Requirement: Repeat only the stretch of lines below that runs from the line with "<575,109> to <360,299>" through the line with "plane (yellow) <616,551>", unaltered.

[Opening Data section]

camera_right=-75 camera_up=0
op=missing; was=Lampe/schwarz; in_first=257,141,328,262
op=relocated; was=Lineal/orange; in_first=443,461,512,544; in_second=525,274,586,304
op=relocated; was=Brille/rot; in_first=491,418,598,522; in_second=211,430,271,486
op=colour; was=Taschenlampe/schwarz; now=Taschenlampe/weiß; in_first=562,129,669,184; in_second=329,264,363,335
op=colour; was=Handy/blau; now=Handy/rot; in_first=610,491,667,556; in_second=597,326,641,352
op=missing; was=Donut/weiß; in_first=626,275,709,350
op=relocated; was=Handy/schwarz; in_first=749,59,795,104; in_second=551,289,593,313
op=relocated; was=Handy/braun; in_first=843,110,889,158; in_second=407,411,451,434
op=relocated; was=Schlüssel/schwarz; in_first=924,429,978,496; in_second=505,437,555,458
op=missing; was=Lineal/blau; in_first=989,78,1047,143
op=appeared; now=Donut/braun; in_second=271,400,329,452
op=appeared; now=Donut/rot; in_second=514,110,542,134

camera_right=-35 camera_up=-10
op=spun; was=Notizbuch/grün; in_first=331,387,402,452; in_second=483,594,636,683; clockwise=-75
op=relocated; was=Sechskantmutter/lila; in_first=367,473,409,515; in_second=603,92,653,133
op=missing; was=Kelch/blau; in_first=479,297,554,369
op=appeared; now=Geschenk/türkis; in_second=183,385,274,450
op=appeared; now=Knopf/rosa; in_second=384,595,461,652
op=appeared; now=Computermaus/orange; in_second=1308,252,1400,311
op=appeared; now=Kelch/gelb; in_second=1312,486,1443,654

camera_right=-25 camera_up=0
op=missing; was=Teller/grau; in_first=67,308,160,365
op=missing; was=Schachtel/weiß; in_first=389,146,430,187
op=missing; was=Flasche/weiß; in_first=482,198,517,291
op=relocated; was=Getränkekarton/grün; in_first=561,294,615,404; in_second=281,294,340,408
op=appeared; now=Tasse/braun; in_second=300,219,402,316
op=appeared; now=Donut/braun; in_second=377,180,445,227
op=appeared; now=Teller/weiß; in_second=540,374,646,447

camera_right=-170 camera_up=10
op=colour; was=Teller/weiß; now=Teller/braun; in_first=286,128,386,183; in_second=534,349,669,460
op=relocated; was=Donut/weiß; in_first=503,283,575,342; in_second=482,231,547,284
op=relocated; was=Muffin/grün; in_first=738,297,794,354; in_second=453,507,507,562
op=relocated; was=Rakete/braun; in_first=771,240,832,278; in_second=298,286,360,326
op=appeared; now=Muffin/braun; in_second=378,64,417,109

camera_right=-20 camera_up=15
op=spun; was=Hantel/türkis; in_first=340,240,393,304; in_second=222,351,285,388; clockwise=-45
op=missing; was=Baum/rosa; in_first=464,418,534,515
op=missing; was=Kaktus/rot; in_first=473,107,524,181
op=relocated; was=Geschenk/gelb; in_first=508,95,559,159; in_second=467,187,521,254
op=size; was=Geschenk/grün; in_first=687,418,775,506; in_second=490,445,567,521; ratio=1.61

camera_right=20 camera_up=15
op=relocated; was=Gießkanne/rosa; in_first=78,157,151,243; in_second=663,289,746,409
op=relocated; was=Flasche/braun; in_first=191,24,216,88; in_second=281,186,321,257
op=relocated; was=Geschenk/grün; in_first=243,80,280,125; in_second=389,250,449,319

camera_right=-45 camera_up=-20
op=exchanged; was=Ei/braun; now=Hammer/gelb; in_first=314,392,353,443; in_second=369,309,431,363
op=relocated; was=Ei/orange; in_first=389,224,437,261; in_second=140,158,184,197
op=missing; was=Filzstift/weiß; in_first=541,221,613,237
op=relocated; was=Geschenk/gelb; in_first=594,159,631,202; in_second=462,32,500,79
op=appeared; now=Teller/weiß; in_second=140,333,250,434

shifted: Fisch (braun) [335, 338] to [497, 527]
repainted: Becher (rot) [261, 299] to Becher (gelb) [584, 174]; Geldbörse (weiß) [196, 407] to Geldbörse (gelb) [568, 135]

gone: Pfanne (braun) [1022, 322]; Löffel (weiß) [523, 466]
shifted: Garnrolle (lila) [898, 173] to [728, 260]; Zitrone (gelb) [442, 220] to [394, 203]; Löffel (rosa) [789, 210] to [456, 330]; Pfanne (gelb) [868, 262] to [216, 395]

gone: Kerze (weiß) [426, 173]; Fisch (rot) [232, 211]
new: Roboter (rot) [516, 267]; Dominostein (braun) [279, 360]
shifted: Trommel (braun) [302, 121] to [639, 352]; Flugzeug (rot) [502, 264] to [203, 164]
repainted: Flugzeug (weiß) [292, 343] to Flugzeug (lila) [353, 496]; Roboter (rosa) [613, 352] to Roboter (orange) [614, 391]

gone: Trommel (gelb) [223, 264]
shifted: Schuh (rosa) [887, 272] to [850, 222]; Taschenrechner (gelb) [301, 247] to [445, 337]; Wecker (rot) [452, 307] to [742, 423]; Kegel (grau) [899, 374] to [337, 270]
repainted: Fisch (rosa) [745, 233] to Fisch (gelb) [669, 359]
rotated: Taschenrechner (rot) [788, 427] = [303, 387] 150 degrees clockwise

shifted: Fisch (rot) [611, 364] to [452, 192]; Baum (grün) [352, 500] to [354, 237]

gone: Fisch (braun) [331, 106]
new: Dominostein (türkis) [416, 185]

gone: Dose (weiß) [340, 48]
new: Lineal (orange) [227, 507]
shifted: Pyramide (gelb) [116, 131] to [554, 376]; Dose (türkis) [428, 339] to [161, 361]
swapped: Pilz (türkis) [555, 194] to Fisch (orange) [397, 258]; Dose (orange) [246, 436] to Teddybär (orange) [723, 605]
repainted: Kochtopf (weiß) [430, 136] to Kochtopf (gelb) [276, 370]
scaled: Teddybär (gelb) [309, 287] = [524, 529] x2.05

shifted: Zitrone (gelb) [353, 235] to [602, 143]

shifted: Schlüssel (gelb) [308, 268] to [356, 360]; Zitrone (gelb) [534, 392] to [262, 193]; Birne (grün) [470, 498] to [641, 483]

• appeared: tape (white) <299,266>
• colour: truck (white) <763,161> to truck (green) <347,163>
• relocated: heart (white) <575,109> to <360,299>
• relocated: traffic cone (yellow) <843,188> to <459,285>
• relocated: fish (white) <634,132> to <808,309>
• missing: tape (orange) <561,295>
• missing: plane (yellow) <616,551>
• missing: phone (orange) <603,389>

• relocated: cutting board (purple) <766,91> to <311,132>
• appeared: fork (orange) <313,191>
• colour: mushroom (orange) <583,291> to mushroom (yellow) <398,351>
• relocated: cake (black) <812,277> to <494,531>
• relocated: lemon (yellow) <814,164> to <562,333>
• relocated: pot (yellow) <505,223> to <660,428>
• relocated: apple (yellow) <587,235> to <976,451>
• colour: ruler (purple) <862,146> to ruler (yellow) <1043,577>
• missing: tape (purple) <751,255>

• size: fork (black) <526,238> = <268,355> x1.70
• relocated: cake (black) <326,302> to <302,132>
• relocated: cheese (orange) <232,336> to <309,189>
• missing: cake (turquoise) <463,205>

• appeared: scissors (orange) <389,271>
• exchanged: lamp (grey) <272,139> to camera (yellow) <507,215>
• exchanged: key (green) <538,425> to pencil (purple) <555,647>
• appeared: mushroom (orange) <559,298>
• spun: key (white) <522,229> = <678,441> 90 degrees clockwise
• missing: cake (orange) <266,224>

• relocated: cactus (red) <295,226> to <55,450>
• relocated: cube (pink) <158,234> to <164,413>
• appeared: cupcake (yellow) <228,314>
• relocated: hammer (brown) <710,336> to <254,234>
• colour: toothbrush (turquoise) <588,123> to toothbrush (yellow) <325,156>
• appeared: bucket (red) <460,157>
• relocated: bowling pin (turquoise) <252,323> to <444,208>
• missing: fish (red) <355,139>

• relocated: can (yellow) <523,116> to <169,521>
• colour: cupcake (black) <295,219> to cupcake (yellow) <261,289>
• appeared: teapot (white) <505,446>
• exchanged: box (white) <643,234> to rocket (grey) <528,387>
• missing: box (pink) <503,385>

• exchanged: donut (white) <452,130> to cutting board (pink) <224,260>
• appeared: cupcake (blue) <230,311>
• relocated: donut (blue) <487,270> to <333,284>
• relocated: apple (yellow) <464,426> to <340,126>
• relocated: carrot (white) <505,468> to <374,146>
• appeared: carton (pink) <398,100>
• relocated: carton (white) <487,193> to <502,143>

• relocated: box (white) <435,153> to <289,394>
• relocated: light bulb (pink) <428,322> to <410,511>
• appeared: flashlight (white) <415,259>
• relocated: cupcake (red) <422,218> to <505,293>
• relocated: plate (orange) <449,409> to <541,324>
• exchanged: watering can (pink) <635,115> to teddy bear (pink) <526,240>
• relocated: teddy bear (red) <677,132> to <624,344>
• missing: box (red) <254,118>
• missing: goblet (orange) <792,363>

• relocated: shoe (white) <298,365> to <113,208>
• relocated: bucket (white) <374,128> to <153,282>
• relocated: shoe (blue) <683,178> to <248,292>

[Closing Data section]

Answer:
• relocated: heart (white) <575,109> to <360,299>
• relocated: traffic cone (yellow) <843,188> to <459,285>
• relocated: fish (white) <634,132> to <808,309>
• missing: tape (orange) <561,295>
• missing: plane (yellow) <616,551>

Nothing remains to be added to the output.